**Exercise description**
Go through the entries and copy every one exactly.

******************************

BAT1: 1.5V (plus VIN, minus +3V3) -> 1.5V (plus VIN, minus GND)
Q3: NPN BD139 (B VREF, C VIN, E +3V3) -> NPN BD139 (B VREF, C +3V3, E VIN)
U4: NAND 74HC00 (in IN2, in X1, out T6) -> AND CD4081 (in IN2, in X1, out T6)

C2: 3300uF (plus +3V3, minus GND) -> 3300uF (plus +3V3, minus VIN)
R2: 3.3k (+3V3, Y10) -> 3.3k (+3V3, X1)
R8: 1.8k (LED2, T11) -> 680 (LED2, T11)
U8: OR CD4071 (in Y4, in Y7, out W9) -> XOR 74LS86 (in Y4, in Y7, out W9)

******************************

**Solution**
BAT1: 1.5V (plus VIN, minus +3V3) -> 1.5V (plus VIN, minus GND)
Q3: NPN BD139 (B VREF, C VIN, E +3V3) -> NPN BD139 (B VREF, C +3V3, E VIN)
U4: NAND 74HC00 (in IN2, in X1, out T6) -> AND CD4081 (in IN2, in X1, out T6)

C2: 3300uF (plus +3V3, minus GND) -> 3300uF (plus +3V3, minus VIN)
R2: 3.3k (+3V3, Y10) -> 3.3k (+3V3, X1)
R8: 1.8k (LED2, T11) -> 680 (LED2, T11)
U8: OR CD4071 (in Y4, in Y7, out W9) -> XOR 74LS86 (in Y4, in Y7, out W9)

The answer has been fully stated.